### What you will do
Reproduce the lines below verbatim. Pictures are to be omitted.

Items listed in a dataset
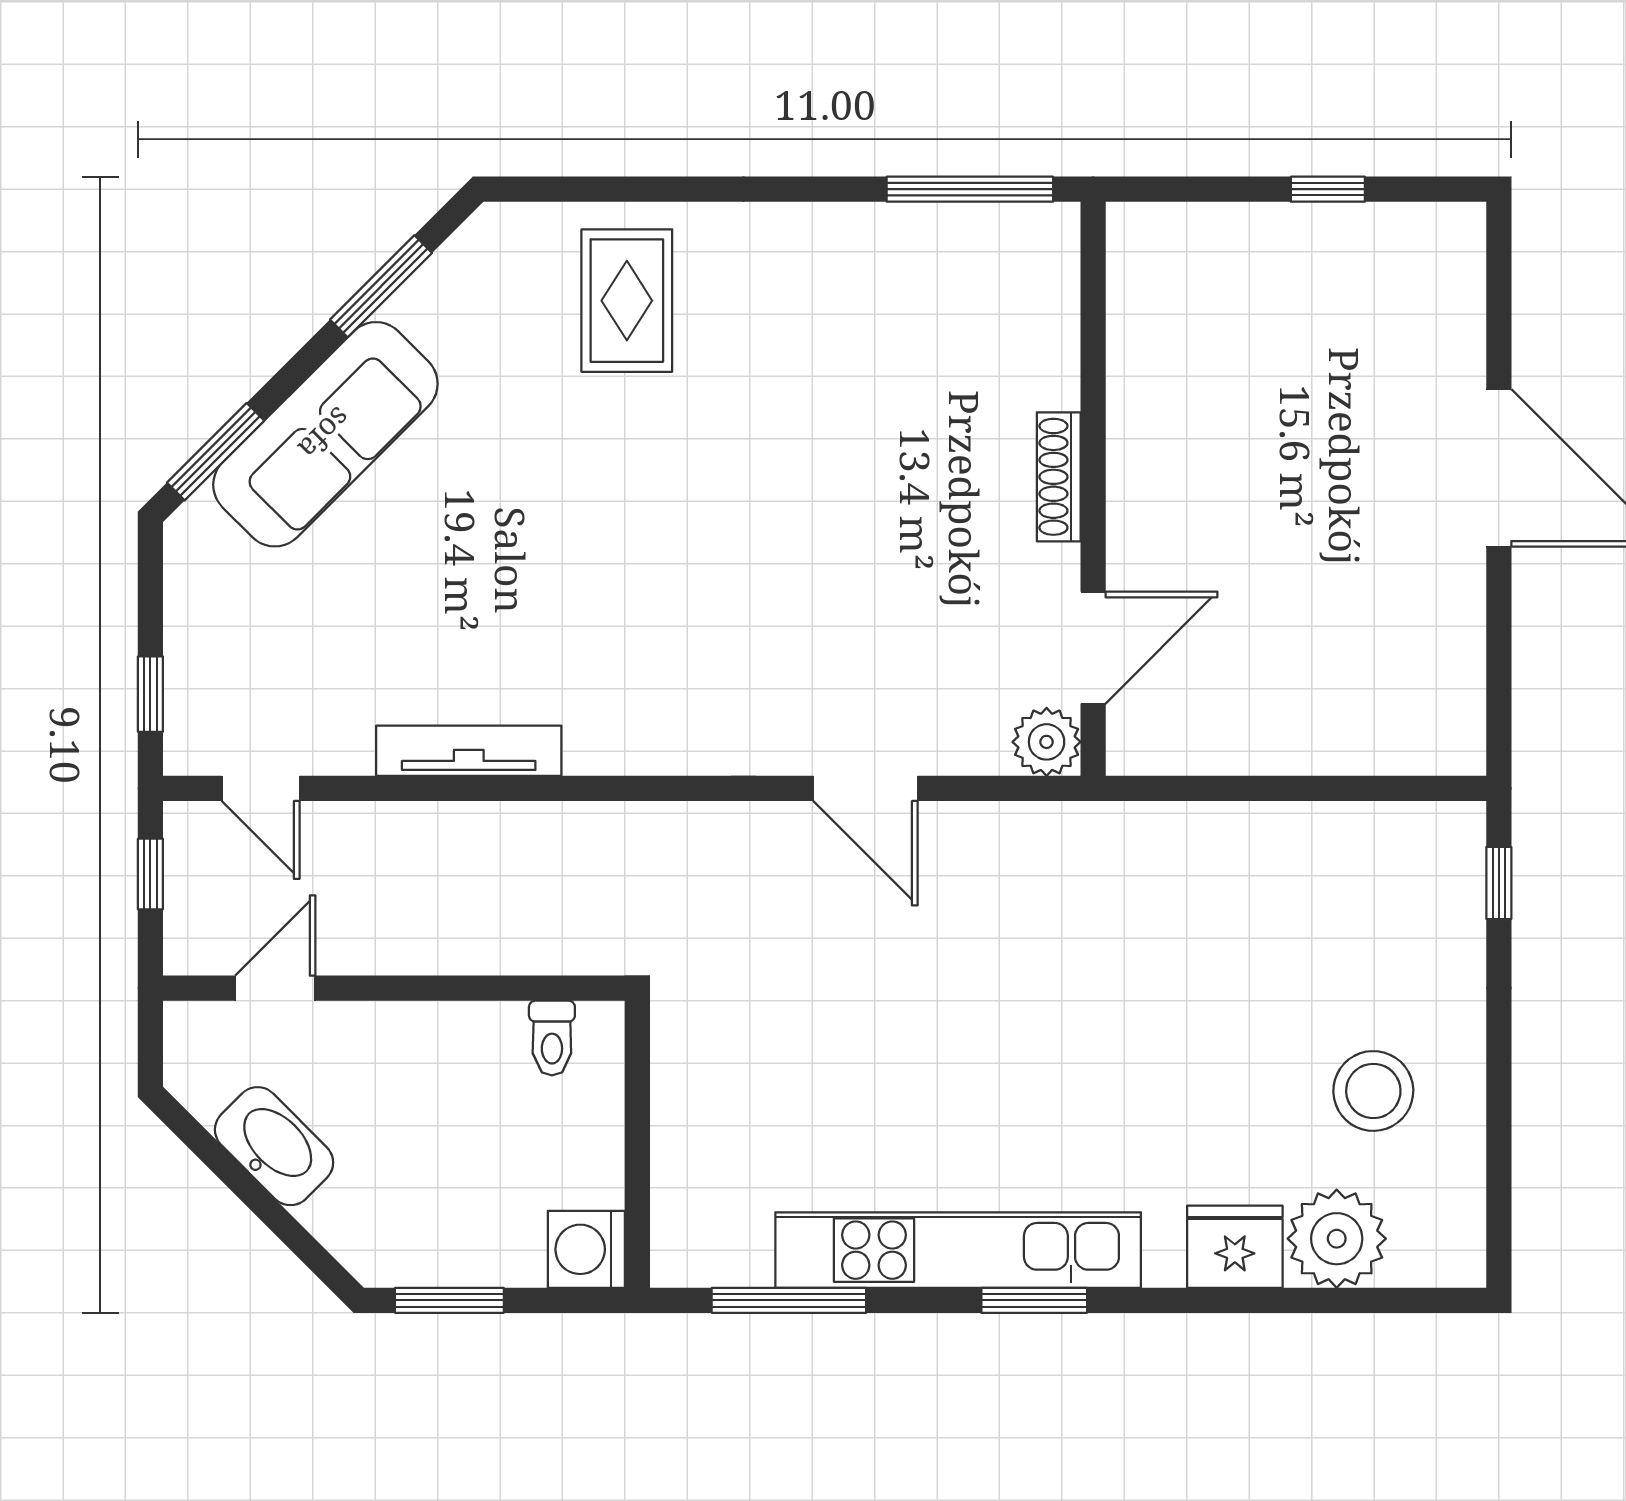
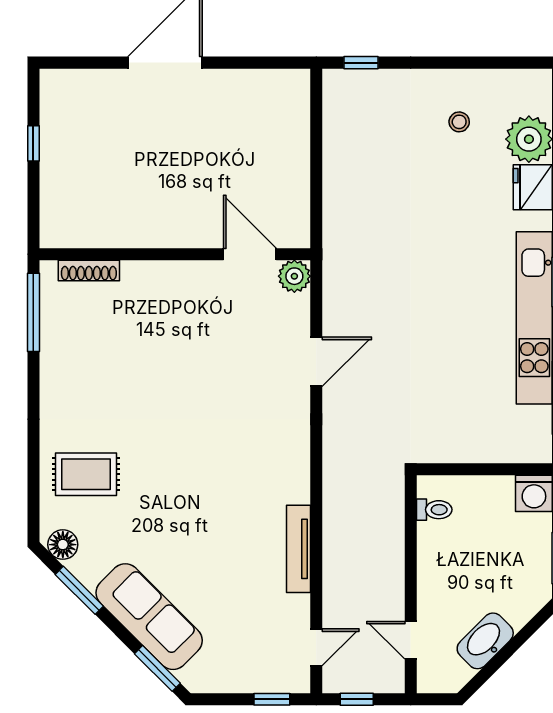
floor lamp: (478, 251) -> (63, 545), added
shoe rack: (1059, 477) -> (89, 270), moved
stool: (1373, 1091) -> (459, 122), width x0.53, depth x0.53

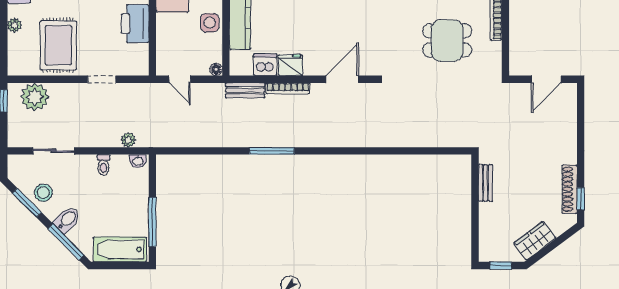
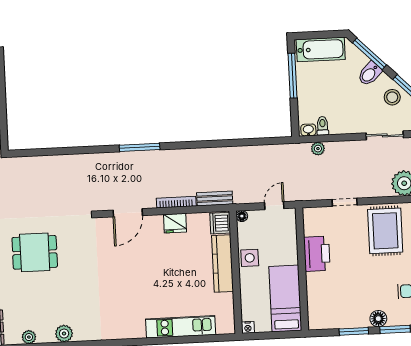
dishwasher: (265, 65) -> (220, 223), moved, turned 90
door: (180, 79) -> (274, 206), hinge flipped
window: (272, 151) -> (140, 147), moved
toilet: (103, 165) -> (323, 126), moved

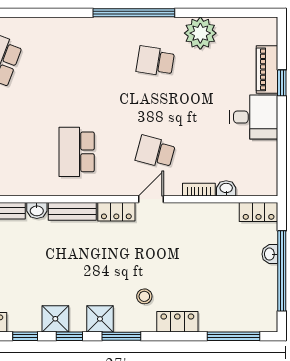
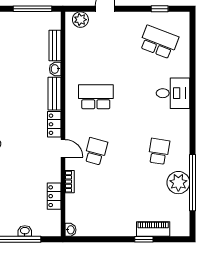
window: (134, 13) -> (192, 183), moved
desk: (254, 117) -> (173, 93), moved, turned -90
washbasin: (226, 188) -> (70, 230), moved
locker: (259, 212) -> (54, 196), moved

### Response below
floor lamp: (478, 251) -> (63, 545), added
shoe rack: (1059, 477) -> (89, 270), moved
stool: (1373, 1091) -> (459, 122), width x0.53, depth x0.53

dishwasher: (265, 65) -> (220, 223), moved, turned 90
door: (180, 79) -> (274, 206), hinge flipped
window: (272, 151) -> (140, 147), moved
toilet: (103, 165) -> (323, 126), moved

window: (134, 13) -> (192, 183), moved
desk: (254, 117) -> (173, 93), moved, turned -90
washbasin: (226, 188) -> (70, 230), moved
locker: (259, 212) -> (54, 196), moved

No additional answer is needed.